• **WORK ORDER**
With the line containing "turquoise heart [606,328,675,387]" as the starting point, output the remaining lines of the data exactly as they are, through the last.

━━ SUPPLIED DATA

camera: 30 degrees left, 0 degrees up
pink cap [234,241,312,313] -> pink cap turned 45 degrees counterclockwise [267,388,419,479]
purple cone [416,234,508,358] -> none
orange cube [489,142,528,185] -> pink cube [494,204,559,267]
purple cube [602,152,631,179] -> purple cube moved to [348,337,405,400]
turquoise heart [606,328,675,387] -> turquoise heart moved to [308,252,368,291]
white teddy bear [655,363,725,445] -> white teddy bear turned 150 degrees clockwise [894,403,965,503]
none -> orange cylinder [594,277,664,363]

━━━━

• **ANSWER TO THIS PROBLEM**
turquoise heart [606,328,675,387] -> turquoise heart moved to [308,252,368,291]
white teddy bear [655,363,725,445] -> white teddy bear turned 150 degrees clockwise [894,403,965,503]
none -> orange cylinder [594,277,664,363]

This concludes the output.